● DIRECTIONS: Go through the material line by line and copy each one with the word "turquoise".

● DATA SEGMENT:

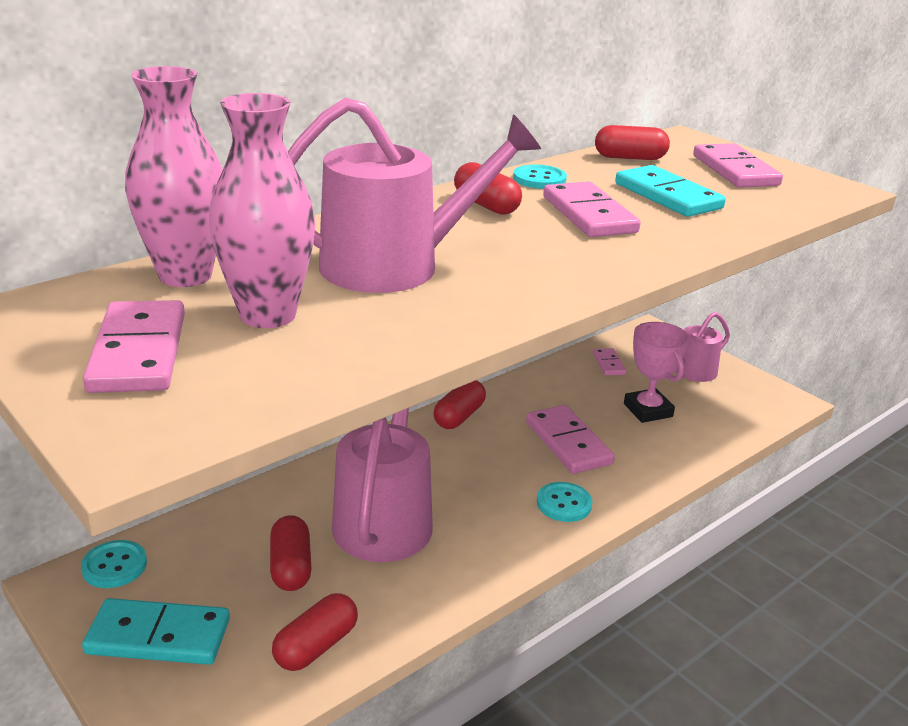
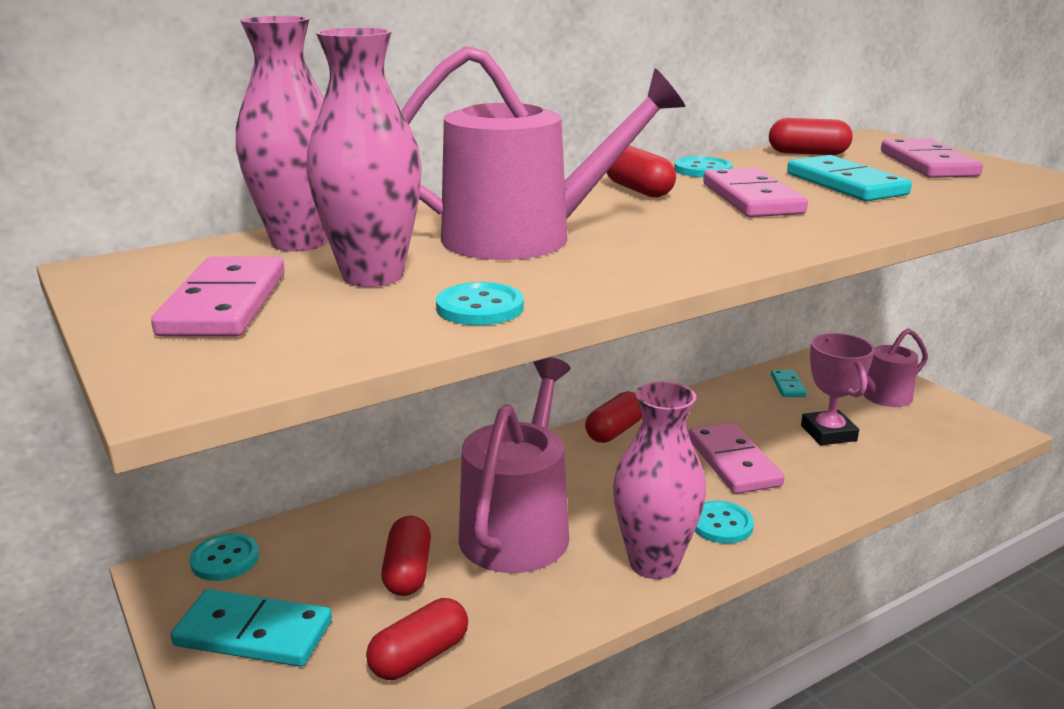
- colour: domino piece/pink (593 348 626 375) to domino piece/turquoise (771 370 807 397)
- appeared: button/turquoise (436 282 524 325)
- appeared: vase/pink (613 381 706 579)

● THE ANSWER:
- colour: domino piece/pink (593 348 626 375) to domino piece/turquoise (771 370 807 397)
- appeared: button/turquoise (436 282 524 325)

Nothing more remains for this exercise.